> ABOUT THIS EXERCISE:
Set down the entries exactly as they appear, apart from the images, which stay out.
-------
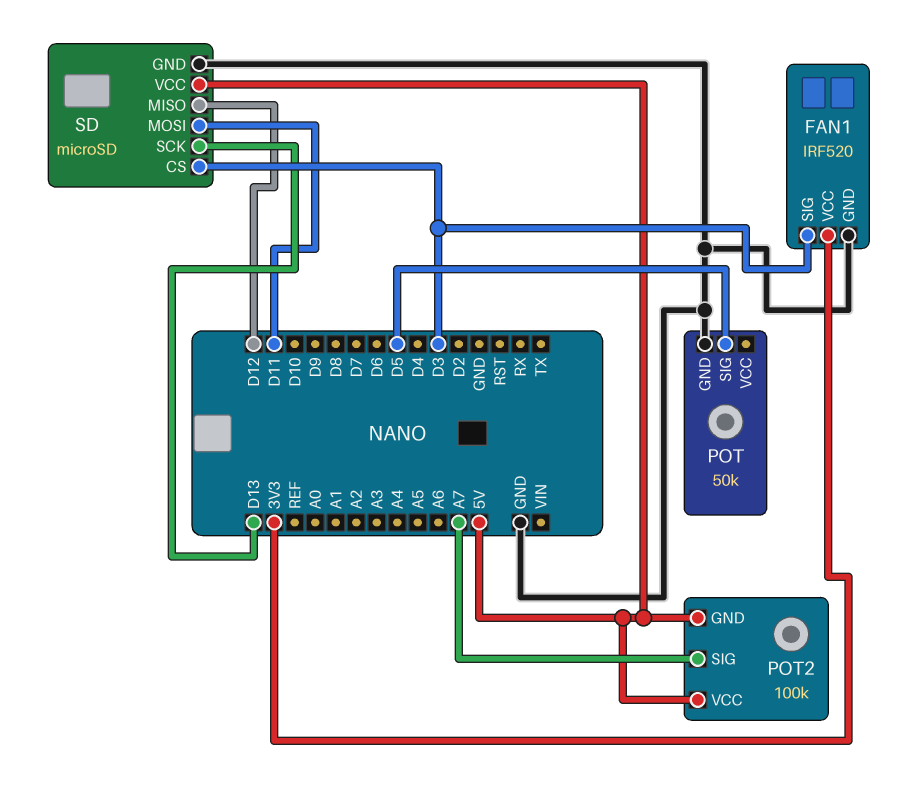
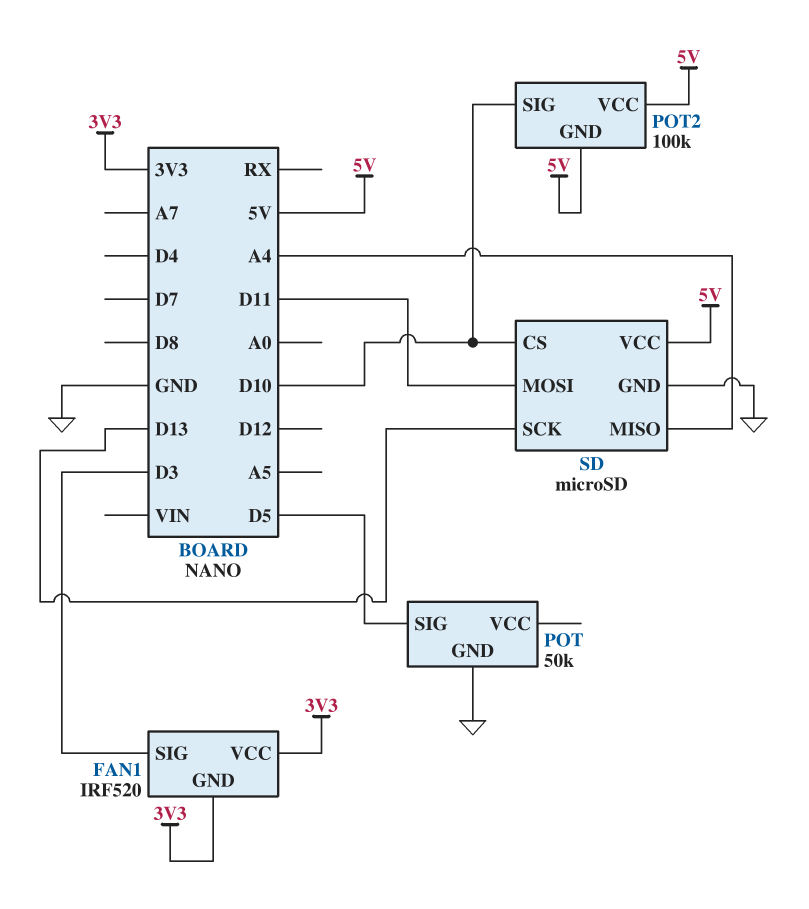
FAN1 pin GND: GND -> 3V3
POT2 pin SIG: A7 -> D10
SD pin CS: D3 -> D10
SD pin MISO: D12 -> A4

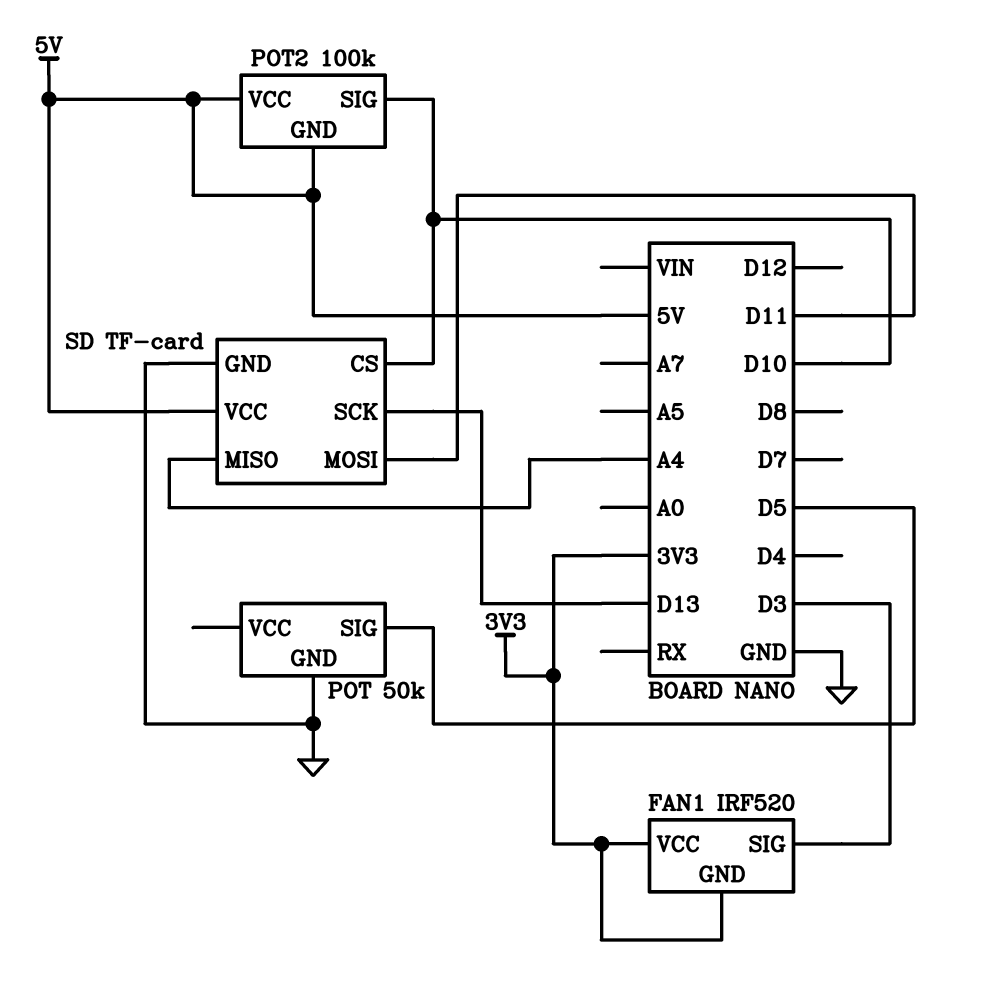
SD: microSD -> TF-card

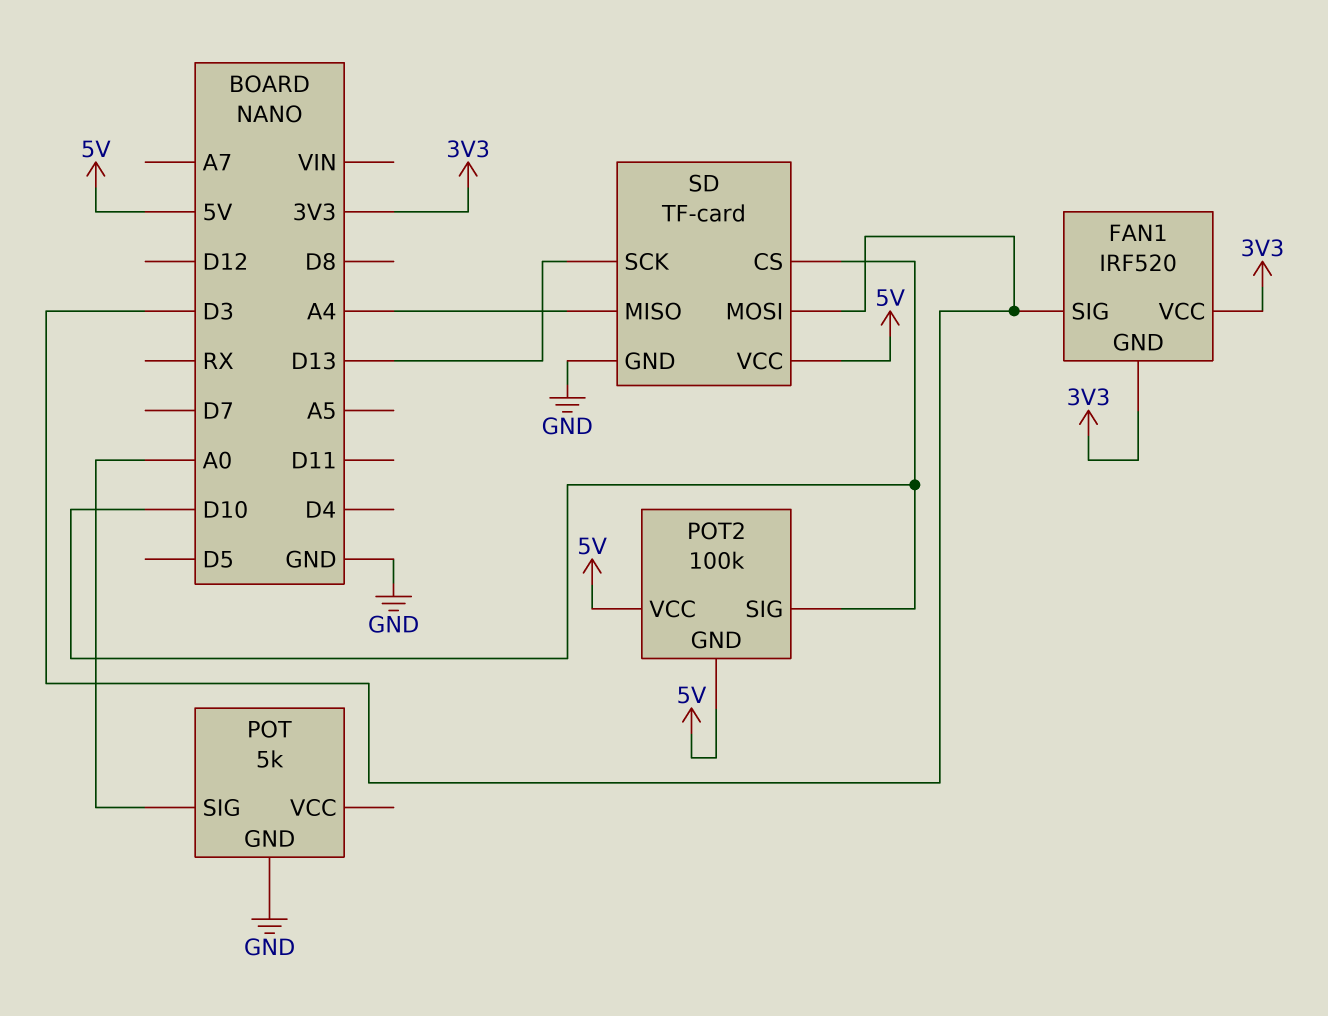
POT: 50k -> 5k
POT pin SIG: D5 -> A0
SD pin MOSI: D11 -> D3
-------
> RESULT BELOW:
FAN1 pin GND: GND -> 3V3
POT2 pin SIG: A7 -> D10
SD pin CS: D3 -> D10
SD pin MISO: D12 -> A4

SD: microSD -> TF-card

POT: 50k -> 5k
POT pin SIG: D5 -> A0
SD pin MOSI: D11 -> D3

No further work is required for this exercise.